Scene images with change listings:
# # #
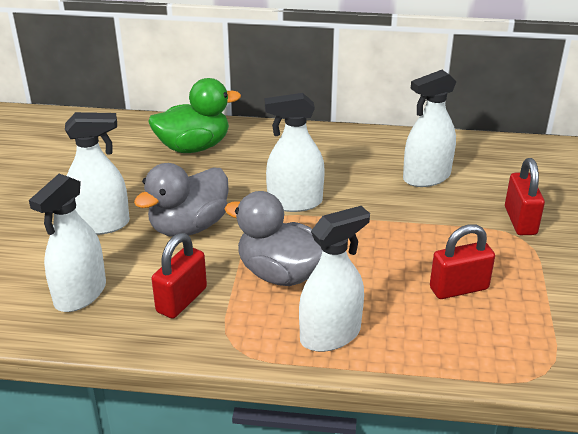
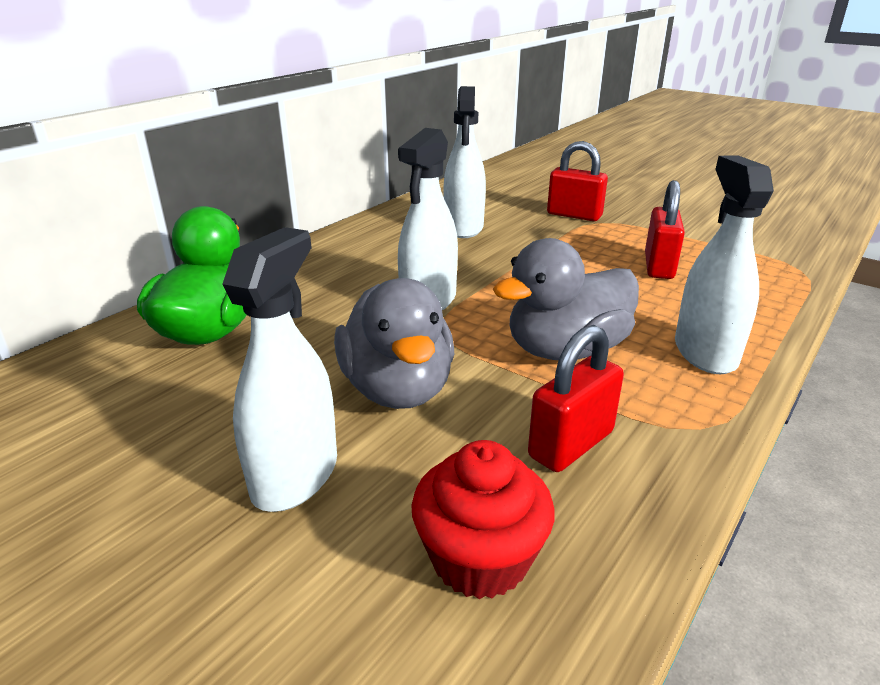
camera: 60 degrees left, 5 degrees down
(80, 294) = (480, 558): white spray bottle -> red cupcake
(181, 300) = (571, 444): red padlock -> red padlock turned 75 degrees clockwise

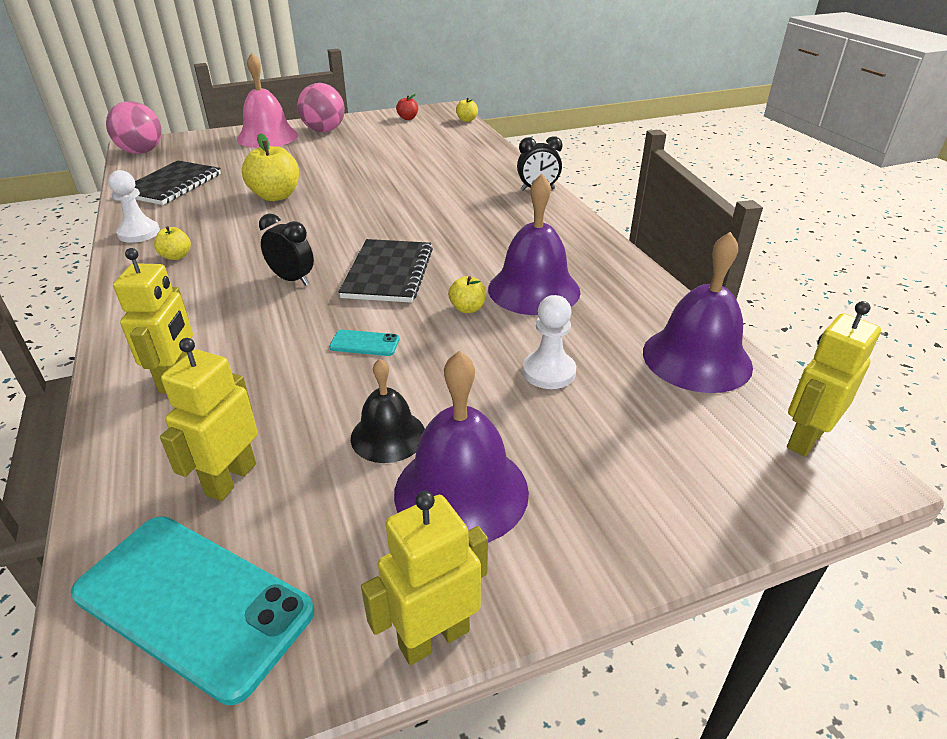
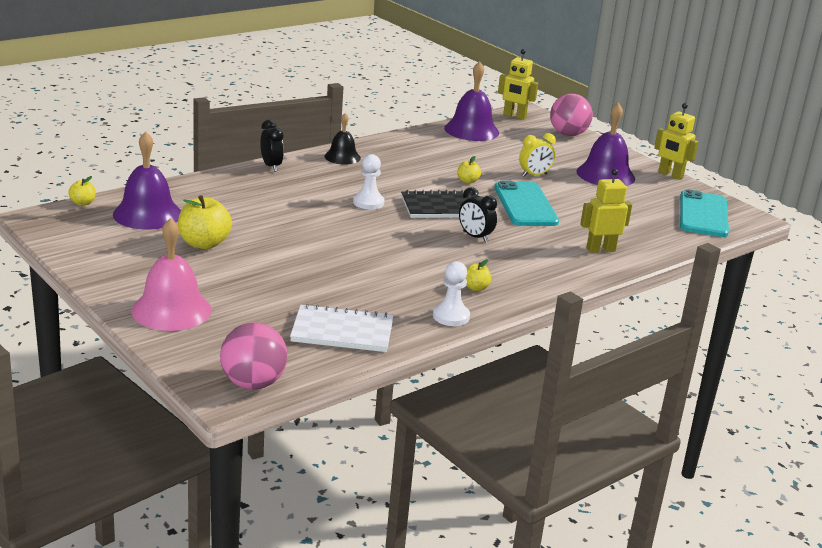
camera: 110 degrees left, 10 degrees down
(171, 185) = (342, 331): black notebook -> white notebook
(230, 479) = (647, 220): yellow robot -> none
(275, 196) = (340, 270): yellow apple -> yellow apple (204, 243)
(292, 279) = (475, 237): black clock -> black clock turned 60 degrees counterclockwise
(324, 131) = (139, 278): pink ball -> pink ball (568, 134)
(364, 343) = (525, 205): turquoise phone -> turquoise phone, size x2.33
(388, 435) = (589, 191): black bell -> black bell (342, 157)
(408, 118) = (80, 235): red apple -> none
(477, 383) = (534, 175): none -> yellow clock
(534, 289) = (432, 165): purple bell -> purple bell (147, 214)
(549, 372) = (510, 160): white pawn -> white pawn (368, 202)

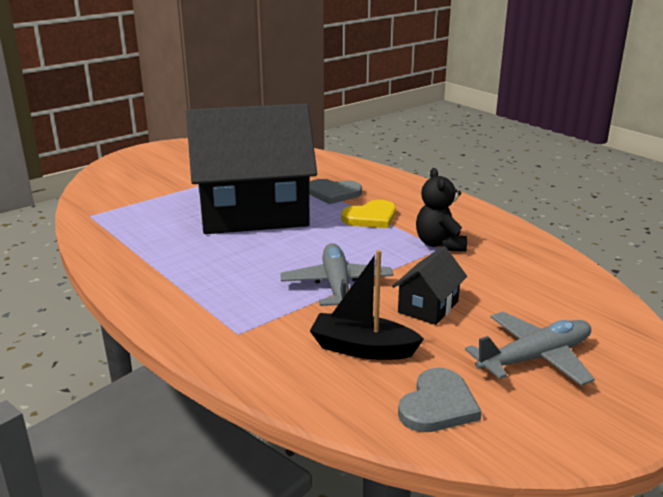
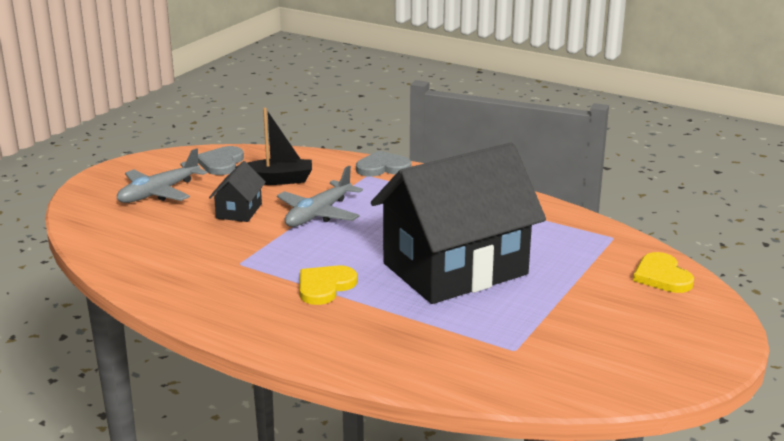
camera: 160 degrees right, 0 degrees up
(108, 185) = (662, 276): none -> yellow heart
(333, 193) = (389, 314): grey heart -> grey heart (383, 167)
(337, 286) = (318, 214): grey plane -> grey plane turned 60 degrees clockwise
(440, 244) = (240, 266): black teddy bear -> none

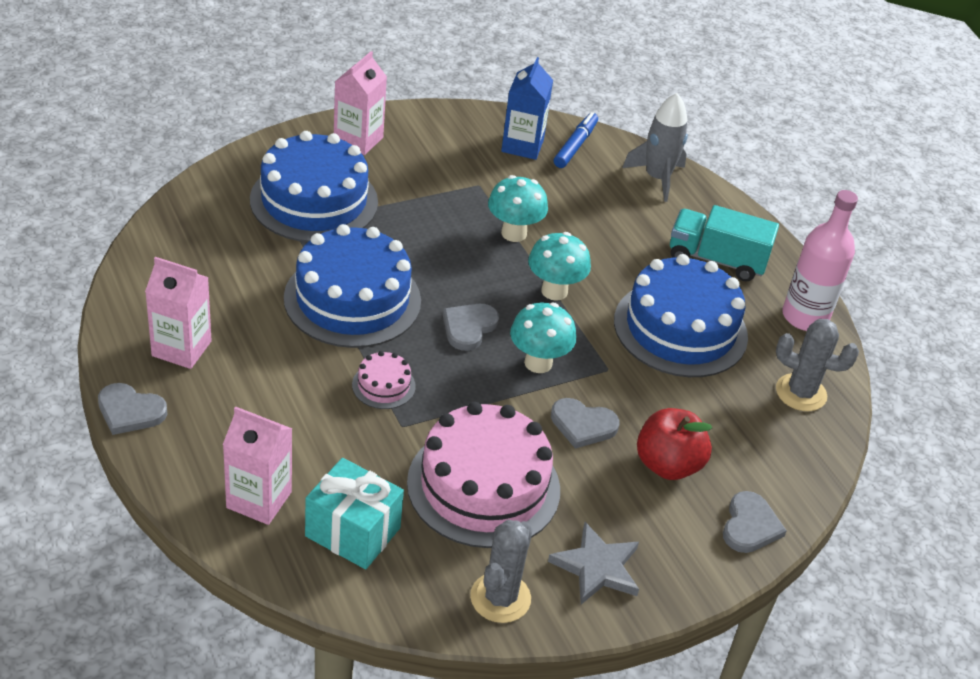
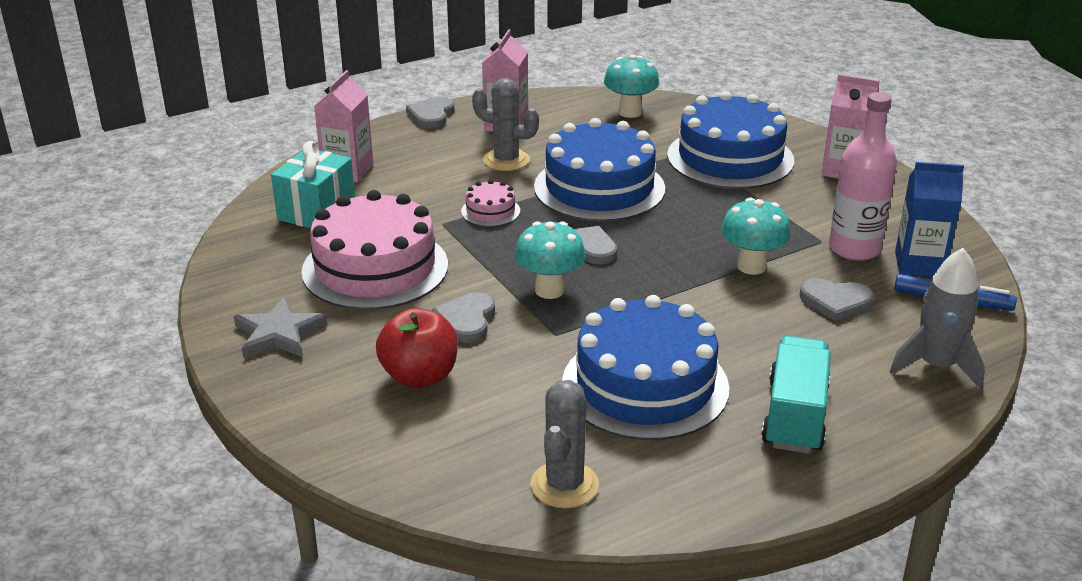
camera: 90 degrees right, 10 degrees down
(500, 598) = (245, 283): grey cactus -> grey cactus (506, 160)
(554, 291) = (668, 296): turquoise mushroom -> turquoise mushroom (630, 112)
(750, 526) = (337, 435): grey heart -> grey heart (835, 301)
(805, 317) = (718, 496): pink bottle -> pink bottle (854, 249)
# # #
> [Goal of the exercise]: The records above are to be copied exactly, without their pictures.

> [Task result]:
camera: 60 degrees left, 5 degrees down
(80, 294) = (480, 558): white spray bottle -> red cupcake
(181, 300) = (571, 444): red padlock -> red padlock turned 75 degrees clockwise

camera: 110 degrees left, 10 degrees down
(171, 185) = (342, 331): black notebook -> white notebook
(230, 479) = (647, 220): yellow robot -> none
(275, 196) = (340, 270): yellow apple -> yellow apple (204, 243)
(292, 279) = (475, 237): black clock -> black clock turned 60 degrees counterclockwise
(324, 131) = (139, 278): pink ball -> pink ball (568, 134)
(364, 343) = (525, 205): turquoise phone -> turquoise phone, size x2.33
(388, 435) = (589, 191): black bell -> black bell (342, 157)
(408, 118) = (80, 235): red apple -> none
(477, 383) = (534, 175): none -> yellow clock
(534, 289) = (432, 165): purple bell -> purple bell (147, 214)
(549, 372) = (510, 160): white pawn -> white pawn (368, 202)

camera: 160 degrees right, 0 degrees up
(108, 185) = (662, 276): none -> yellow heart
(333, 193) = (389, 314): grey heart -> grey heart (383, 167)
(337, 286) = (318, 214): grey plane -> grey plane turned 60 degrees clockwise
(440, 244) = (240, 266): black teddy bear -> none

camera: 90 degrees right, 10 degrees down
(500, 598) = (245, 283): grey cactus -> grey cactus (506, 160)
(554, 291) = (668, 296): turquoise mushroom -> turquoise mushroom (630, 112)
(750, 526) = (337, 435): grey heart -> grey heart (835, 301)
(805, 317) = (718, 496): pink bottle -> pink bottle (854, 249)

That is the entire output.